> _Exercise objective_: Produce a word-for-word copy of the lines from the one that contains "green line: (96, 51) -> (102, 39), moved" to the final line of the data below, with all pictures dropped.
(Records for the exercise)
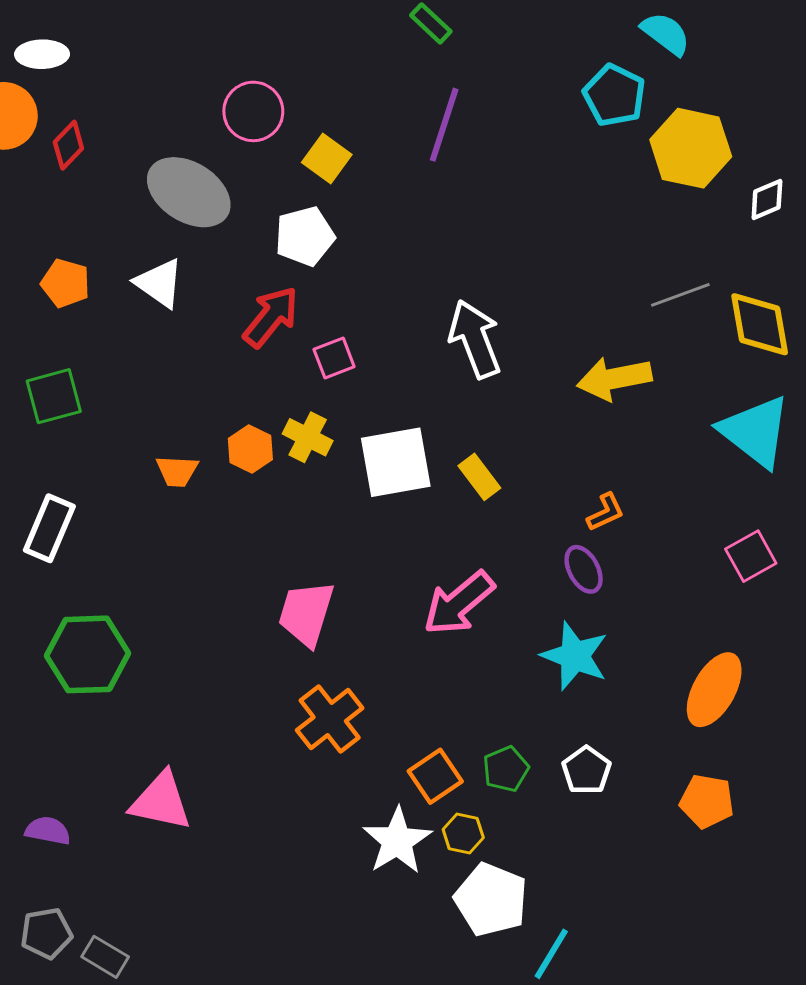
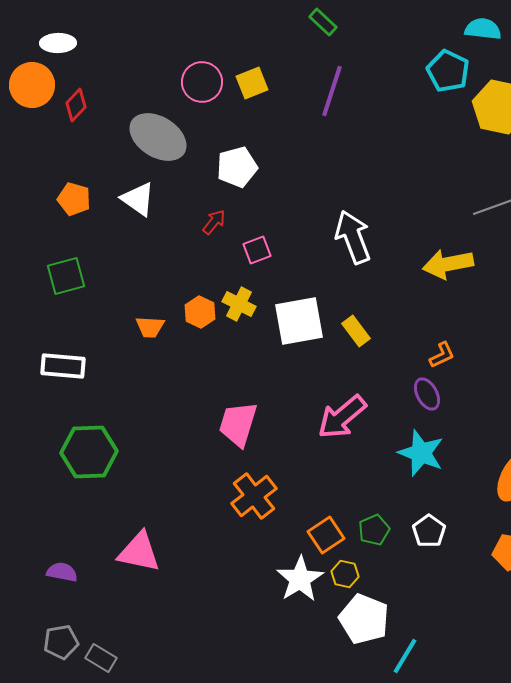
cyan semicircle: (666, 34) -> (483, 29), turned -30
yellow square: (327, 158) -> (252, 83), moved, turned 32
red arrow: (271, 317) -> (214, 222), size x0.6
white rectangle: (49, 528) -> (63, 366), turned 72

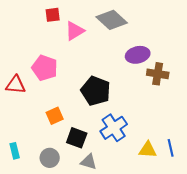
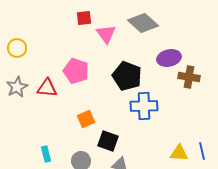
pink triangle: (75, 31) -> (106, 34), turned -35
black pentagon: (96, 91) -> (127, 76), moved
blue cross: (114, 128) -> (144, 106), moved, turned 32

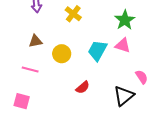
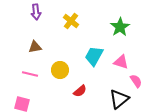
pink triangle: (123, 45) -> (121, 62), moved
yellow circle: (62, 54) -> (60, 70), moved

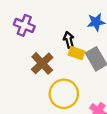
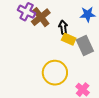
brown cross: (42, 63) -> (41, 17), moved

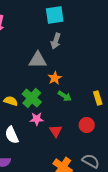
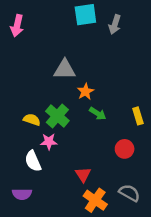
gray arrow: (56, 41) -> (115, 24), moved
pink star: (37, 119) -> (49, 142), moved
red triangle: (56, 131) -> (83, 175), moved

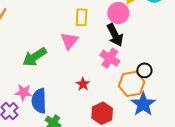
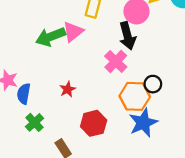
green arrow: (35, 57) -> (51, 37), moved
red star: (83, 84) -> (68, 89), moved
blue semicircle: (39, 101) -> (24, 94), size x0.7

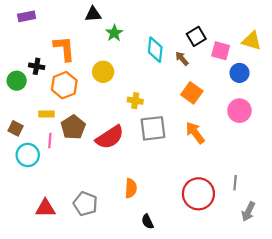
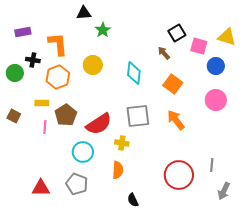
purple rectangle: (27, 16) -> (23, 32), moved
cyan diamond: (155, 50) -> (134, 73), moved
yellow cross: (135, 101) -> (122, 143), moved
cyan circle: (28, 155) -> (83, 152), moved

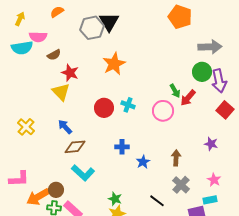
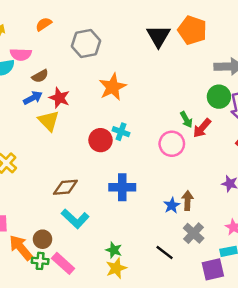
black triangle: (109, 22) -> (158, 36), moved
cyan cross: (128, 105) -> (121, 132), moved
blue arrow: (65, 127) -> (33, 98), moved, turned 105
blue cross: (122, 147) -> (122, 187), size x1.5
blue star: (143, 162) -> (172, 205), moved
orange arrow: (38, 197) -> (21, 248), turned 80

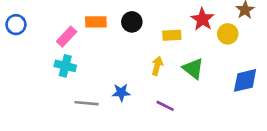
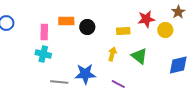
red star: (202, 19) -> (146, 19), turned 30
black circle: (132, 22) -> (87, 27), moved
pink rectangle: (67, 37) -> (44, 32), turned -42
blue star: (121, 92) -> (85, 74), size x1.5

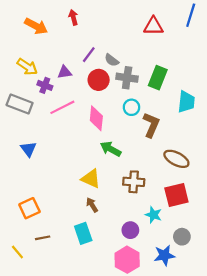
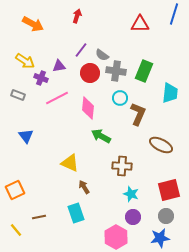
red arrow: (73, 17) -> (77, 16), moved, turned 32
gray rectangle: (20, 104) -> (18, 95), size x0.6
yellow triangle: (91, 179) -> (70, 163), moved
red square: (176, 195) -> (169, 190), moved
orange square: (29, 208) -> (15, 190), moved
cyan star: (153, 215) -> (131, 194), moved
purple circle: (130, 230) -> (133, 217), moved
blue star: (164, 255) -> (160, 238), moved

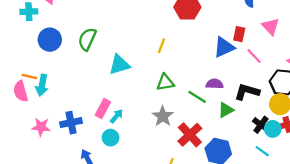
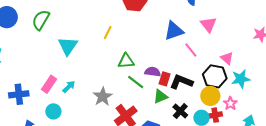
red rectangle: (239, 34) -> (165, 79), moved
blue triangle: (224, 47) -> (174, 31), moved
cyan triangle: (119, 65) -> (68, 46), turned -45
green triangle: (165, 82) -> (126, 61), moved
cyan arrow: (117, 116) -> (69, 87), moved
black cross: (261, 125) -> (180, 111), moved

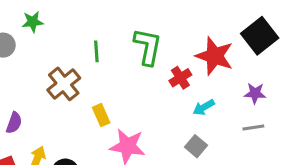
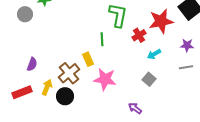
green line: (96, 51) -> (102, 39), moved
red star: (215, 56) -> (161, 21), turned -30
brown cross: (64, 84) -> (69, 73), moved

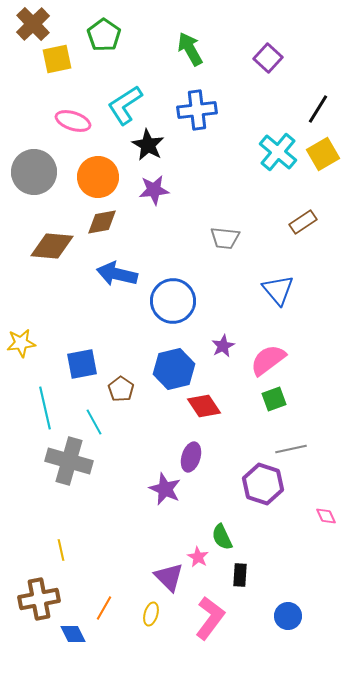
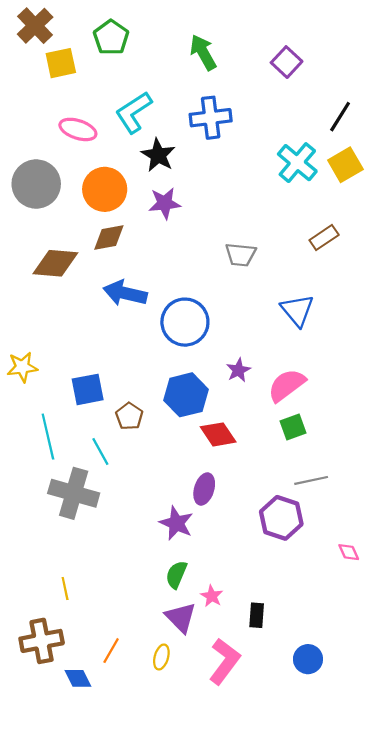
green semicircle: (222, 537) -> (176, 575), moved, turned 48

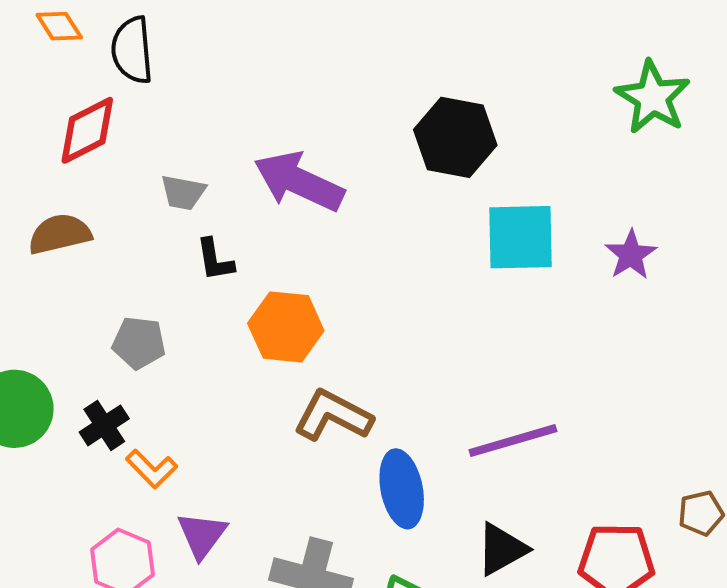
(End Records for the exercise)
> _Response area_:
green line: (96, 51) -> (102, 39), moved
red star: (215, 56) -> (161, 21), turned -30
brown cross: (64, 84) -> (69, 73), moved

green semicircle: (222, 537) -> (176, 575), moved, turned 48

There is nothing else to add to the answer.